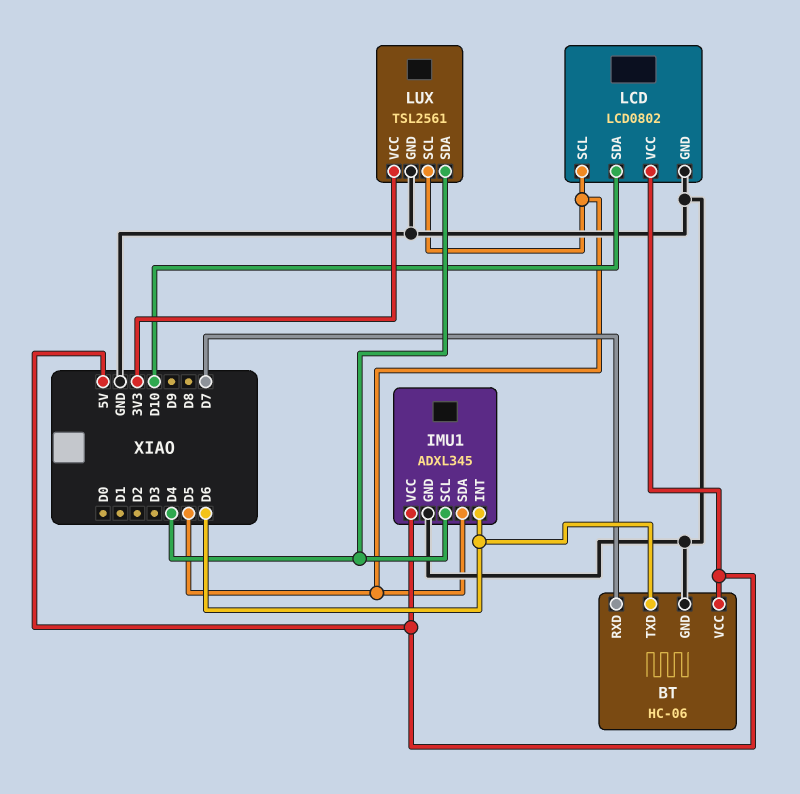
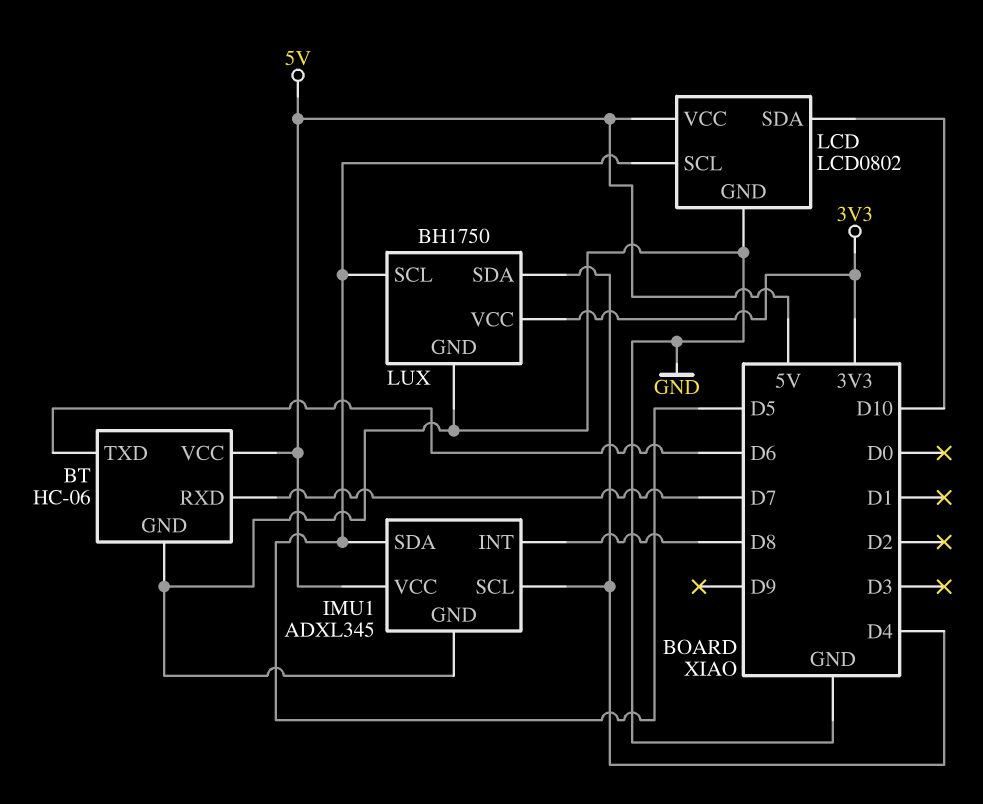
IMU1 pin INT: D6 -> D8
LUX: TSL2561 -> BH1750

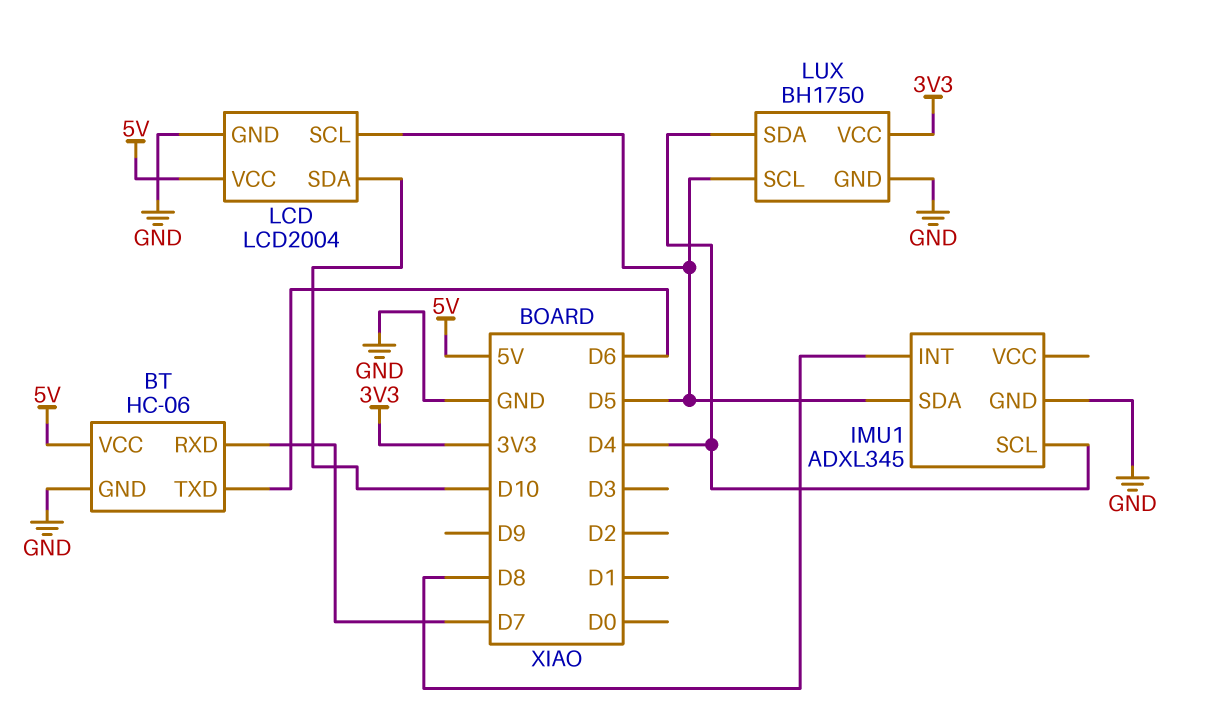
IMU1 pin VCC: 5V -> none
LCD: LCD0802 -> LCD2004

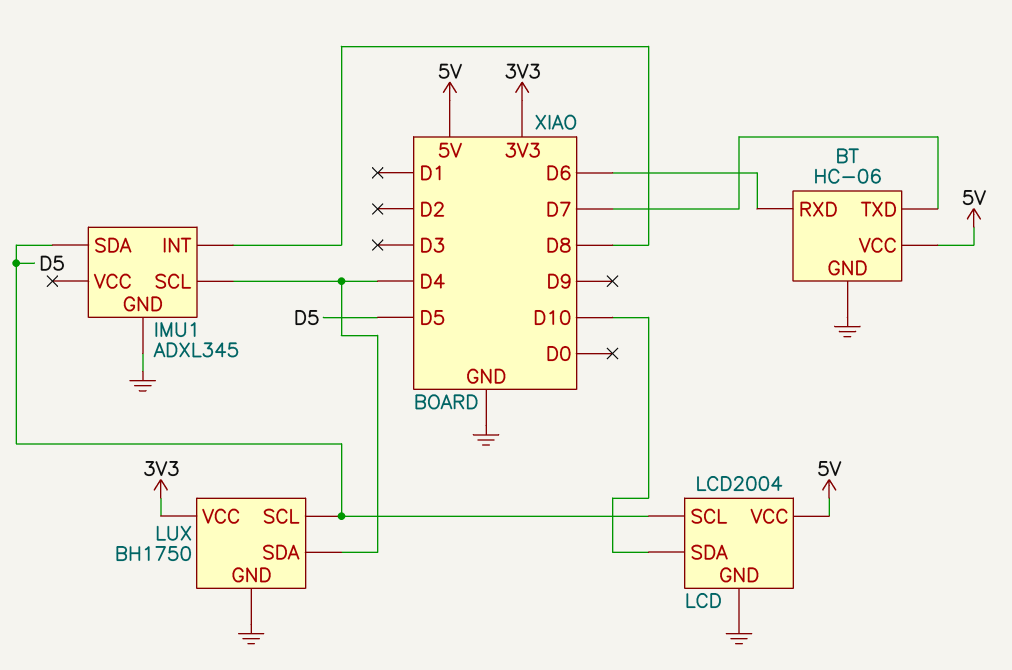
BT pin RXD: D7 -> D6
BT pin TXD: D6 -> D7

____

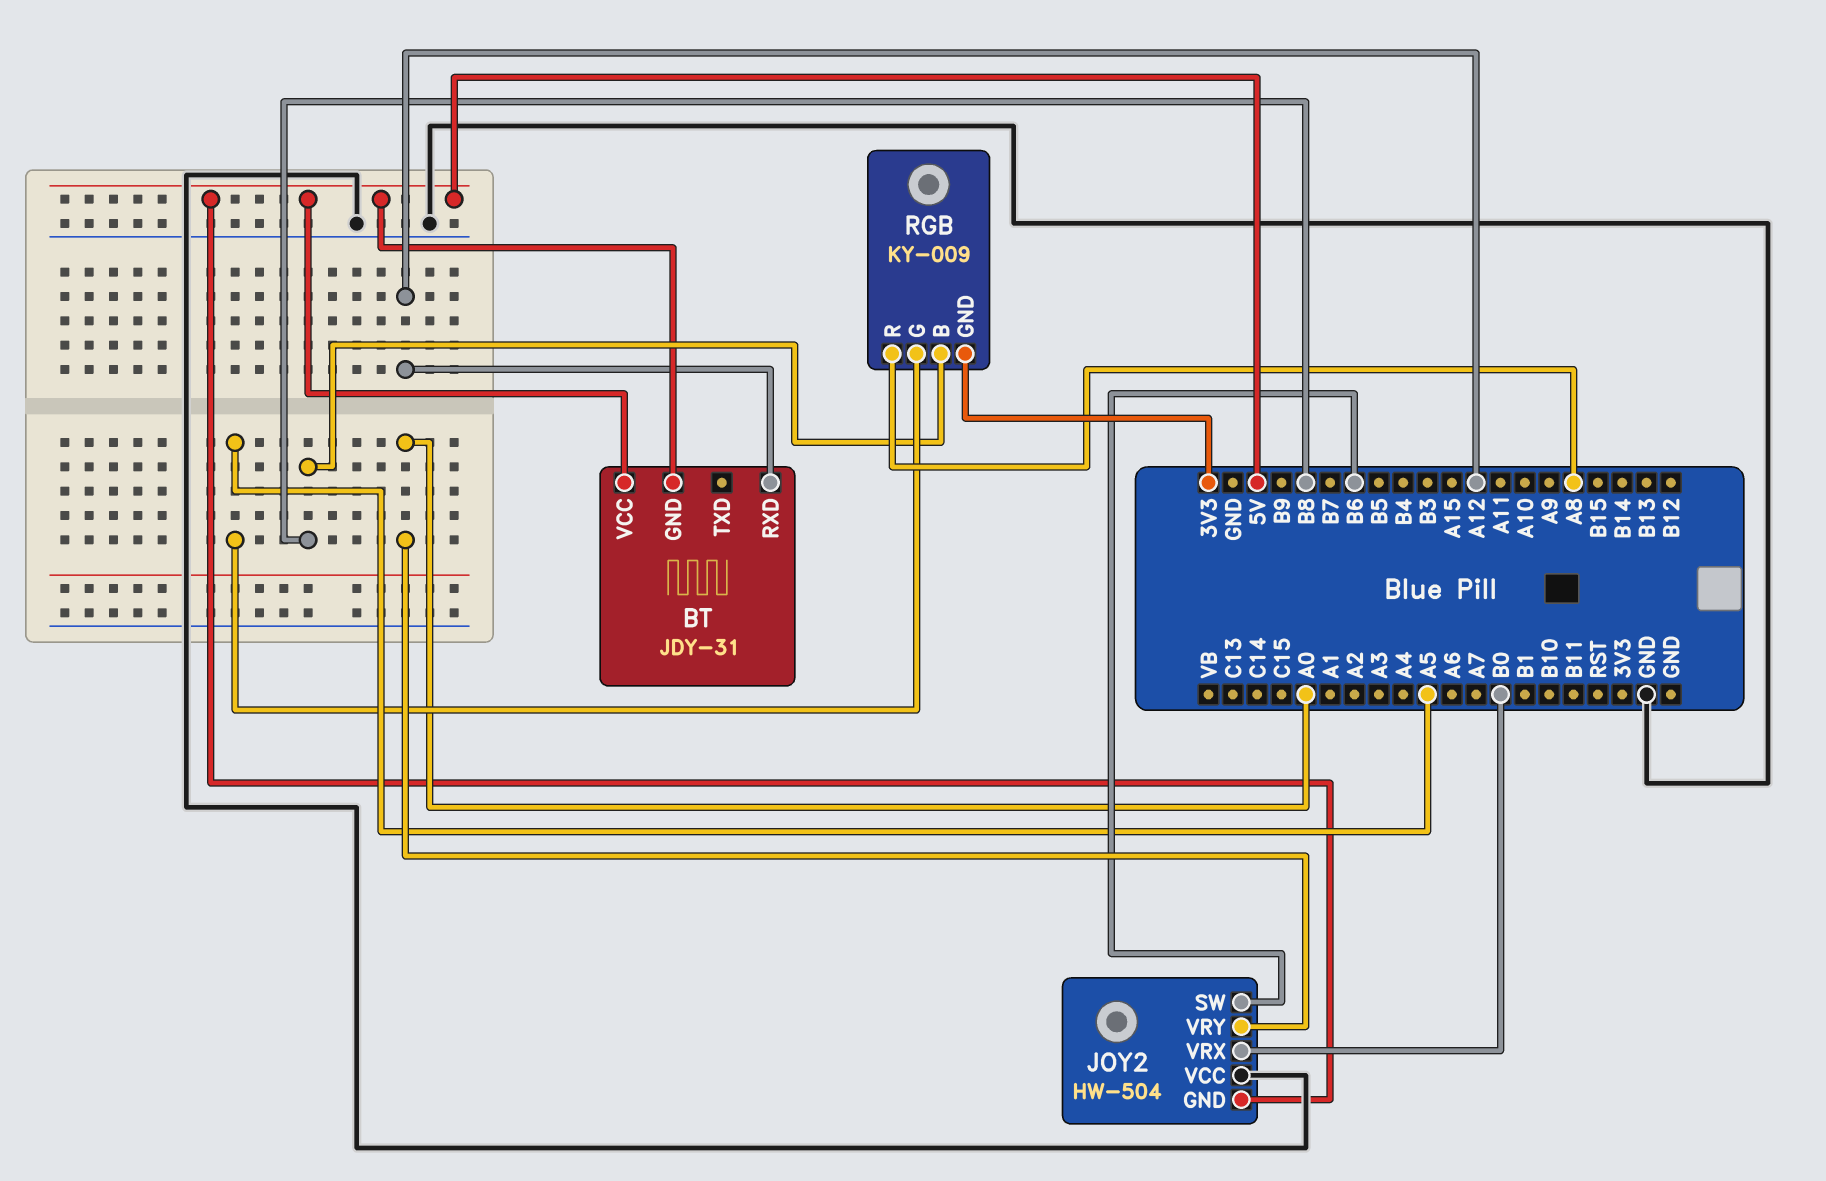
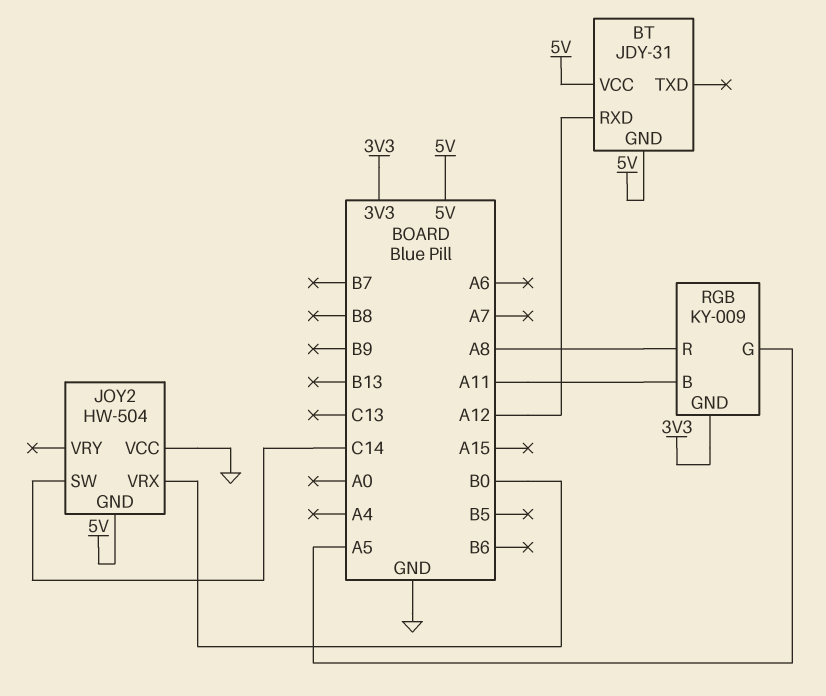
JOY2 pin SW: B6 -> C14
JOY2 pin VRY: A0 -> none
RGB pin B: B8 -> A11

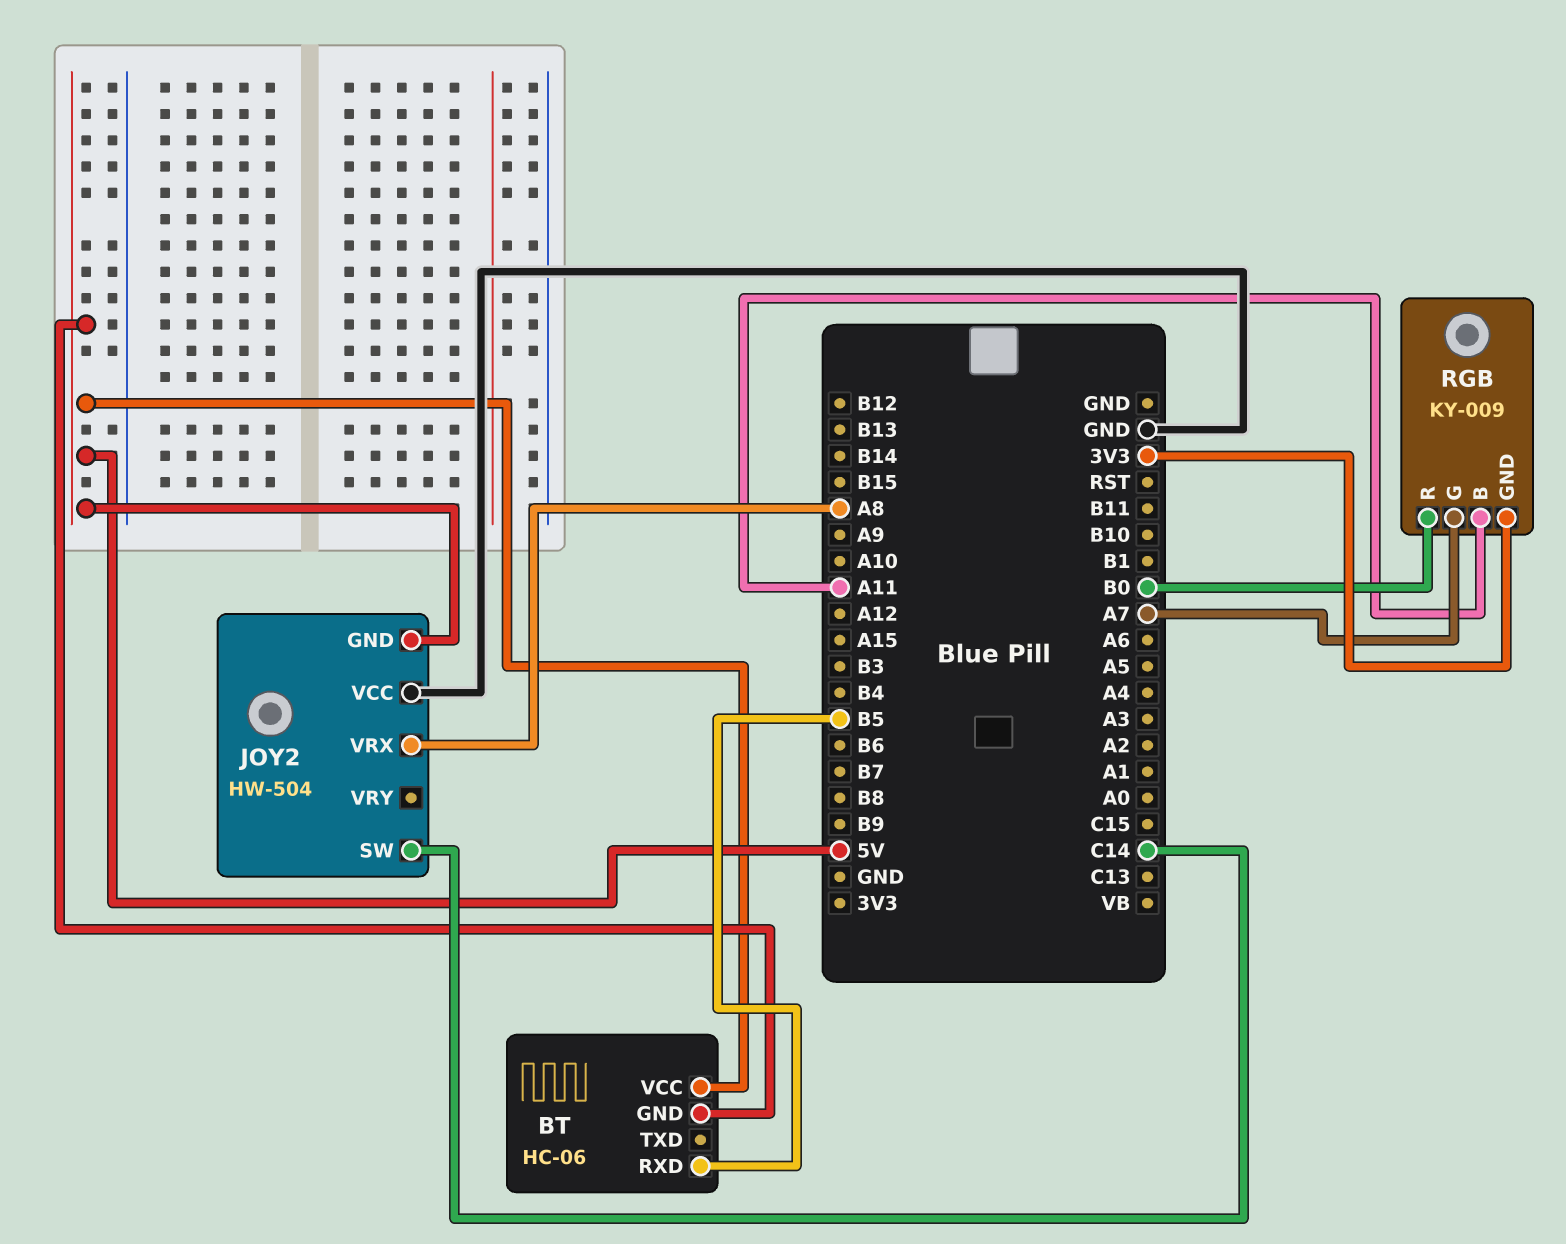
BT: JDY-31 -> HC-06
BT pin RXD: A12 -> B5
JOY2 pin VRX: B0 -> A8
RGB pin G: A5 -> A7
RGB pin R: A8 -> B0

____

Please copy out from the data above, without any picture, exactly the lines running from the one that holds "IMU1 pin INT: D6 -> D8" through the one that holds "BT pin TXD: D6 -> D7", and nothing beyond them.

Response area >>
IMU1 pin INT: D6 -> D8
LUX: TSL2561 -> BH1750

IMU1 pin VCC: 5V -> none
LCD: LCD0802 -> LCD2004

BT pin RXD: D7 -> D6
BT pin TXD: D6 -> D7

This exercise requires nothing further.